- _Work task_:
Look through the lines below for the word "camera", and copy every line that has it.

Records for processing Block Start

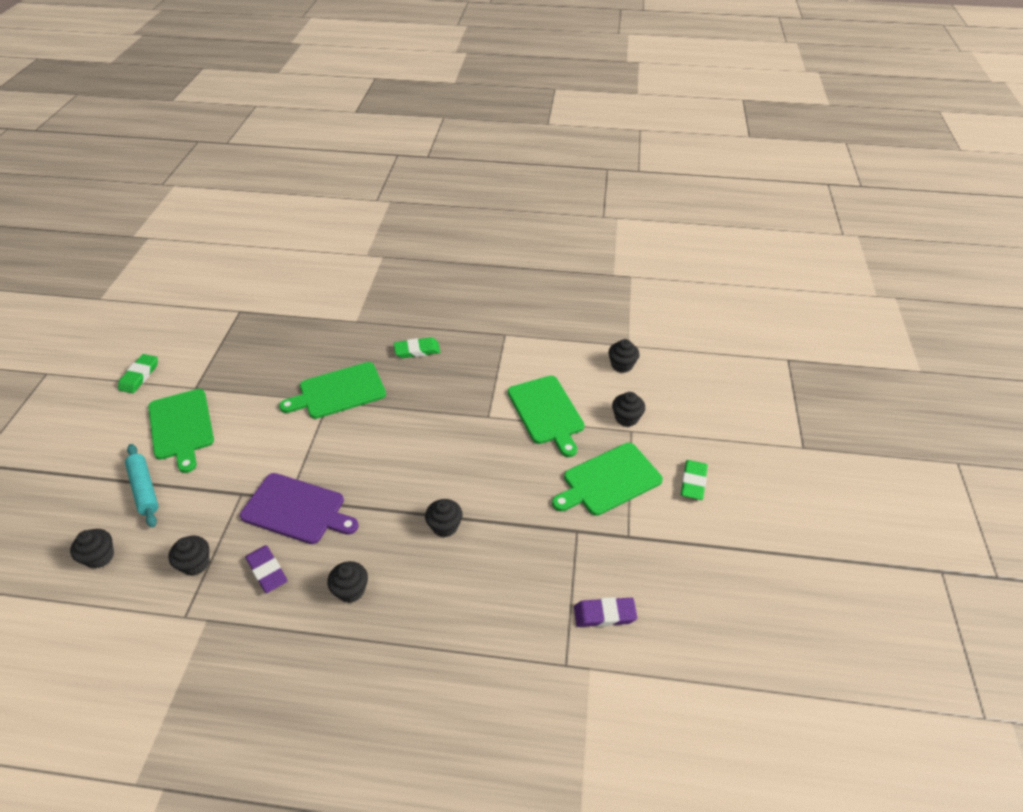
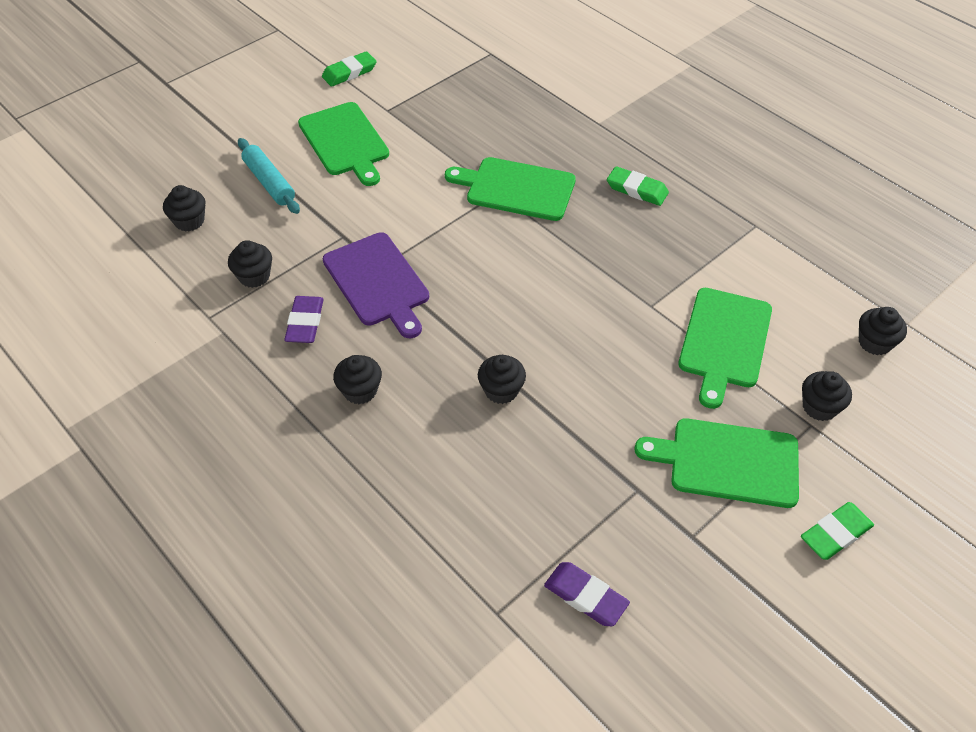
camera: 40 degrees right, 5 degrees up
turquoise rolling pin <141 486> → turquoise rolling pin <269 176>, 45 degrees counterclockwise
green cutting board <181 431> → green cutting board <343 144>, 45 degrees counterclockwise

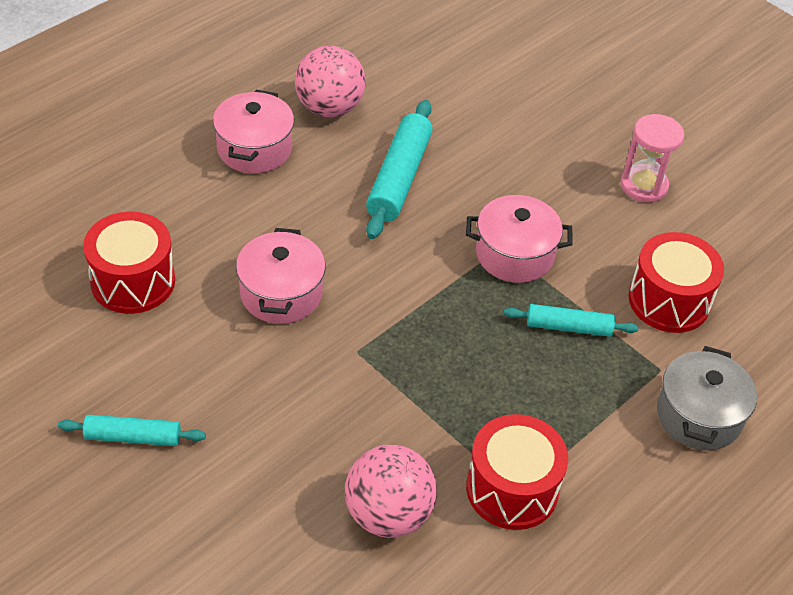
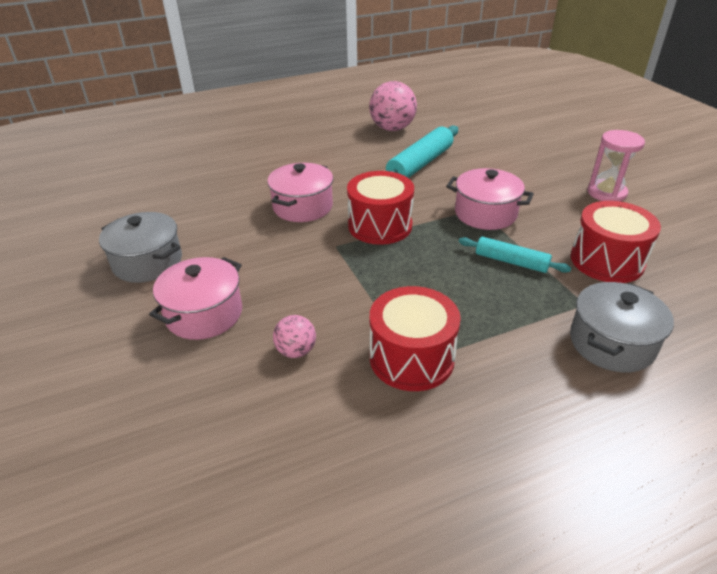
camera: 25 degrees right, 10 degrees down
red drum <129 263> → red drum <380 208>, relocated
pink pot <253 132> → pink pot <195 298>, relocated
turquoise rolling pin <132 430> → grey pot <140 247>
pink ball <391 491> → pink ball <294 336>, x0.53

Records for processing Block End

- _Written response_:
camera: 40 degrees right, 5 degrees up
camera: 25 degrees right, 10 degrees down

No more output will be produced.